Instrucción:
Vuelve a escribir todos los registros que siguen, línea por línea y sin cambiar nada.

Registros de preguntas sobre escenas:
((
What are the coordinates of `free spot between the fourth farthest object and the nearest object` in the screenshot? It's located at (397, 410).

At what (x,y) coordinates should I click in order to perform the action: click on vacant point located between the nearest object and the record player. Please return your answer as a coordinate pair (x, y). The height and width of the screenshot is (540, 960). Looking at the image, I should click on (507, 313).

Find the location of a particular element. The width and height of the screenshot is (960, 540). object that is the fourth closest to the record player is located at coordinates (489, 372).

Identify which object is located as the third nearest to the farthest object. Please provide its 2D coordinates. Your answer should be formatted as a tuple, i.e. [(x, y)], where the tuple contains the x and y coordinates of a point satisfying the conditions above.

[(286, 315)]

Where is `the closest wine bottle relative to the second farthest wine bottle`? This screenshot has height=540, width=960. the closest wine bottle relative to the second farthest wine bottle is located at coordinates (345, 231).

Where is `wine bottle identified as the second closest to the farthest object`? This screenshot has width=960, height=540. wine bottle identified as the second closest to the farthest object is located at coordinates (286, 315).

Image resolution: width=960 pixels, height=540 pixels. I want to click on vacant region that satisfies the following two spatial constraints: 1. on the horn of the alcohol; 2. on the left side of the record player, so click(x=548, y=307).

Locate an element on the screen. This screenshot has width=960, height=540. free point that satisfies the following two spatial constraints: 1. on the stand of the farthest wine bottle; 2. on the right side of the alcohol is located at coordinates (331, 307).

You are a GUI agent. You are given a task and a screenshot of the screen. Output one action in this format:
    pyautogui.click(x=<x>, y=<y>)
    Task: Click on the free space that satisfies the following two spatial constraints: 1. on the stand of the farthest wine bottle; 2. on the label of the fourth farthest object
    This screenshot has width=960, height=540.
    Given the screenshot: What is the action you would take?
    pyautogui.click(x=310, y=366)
))
Resultado esperado:
What are the coordinates of `free spot between the fourth farthest object and the nearest object` in the screenshot? It's located at (397, 410).

At what (x,y) coordinates should I click in order to perform the action: click on vacant point located between the nearest object and the record player. Please return your answer as a coordinate pair (x, y). The height and width of the screenshot is (540, 960). Looking at the image, I should click on (507, 313).

Find the location of a particular element. The width and height of the screenshot is (960, 540). object that is the fourth closest to the record player is located at coordinates (489, 372).

Identify which object is located as the third nearest to the farthest object. Please provide its 2D coordinates. Your answer should be formatted as a tuple, i.e. [(x, y)], where the tuple contains the x and y coordinates of a point satisfying the conditions above.

[(286, 315)]

Where is `the closest wine bottle relative to the second farthest wine bottle`? This screenshot has height=540, width=960. the closest wine bottle relative to the second farthest wine bottle is located at coordinates (345, 231).

Where is `wine bottle identified as the second closest to the farthest object`? This screenshot has width=960, height=540. wine bottle identified as the second closest to the farthest object is located at coordinates (286, 315).

Image resolution: width=960 pixels, height=540 pixels. I want to click on vacant region that satisfies the following two spatial constraints: 1. on the horn of the alcohol; 2. on the left side of the record player, so click(x=548, y=307).

Locate an element on the screen. This screenshot has width=960, height=540. free point that satisfies the following two spatial constraints: 1. on the stand of the farthest wine bottle; 2. on the right side of the alcohol is located at coordinates (331, 307).

You are a GUI agent. You are given a task and a screenshot of the screen. Output one action in this format:
    pyautogui.click(x=<x>, y=<y>)
    Task: Click on the free space that satisfies the following two spatial constraints: 1. on the stand of the farthest wine bottle; 2. on the label of the fourth farthest object
    This screenshot has width=960, height=540.
    Given the screenshot: What is the action you would take?
    pyautogui.click(x=310, y=366)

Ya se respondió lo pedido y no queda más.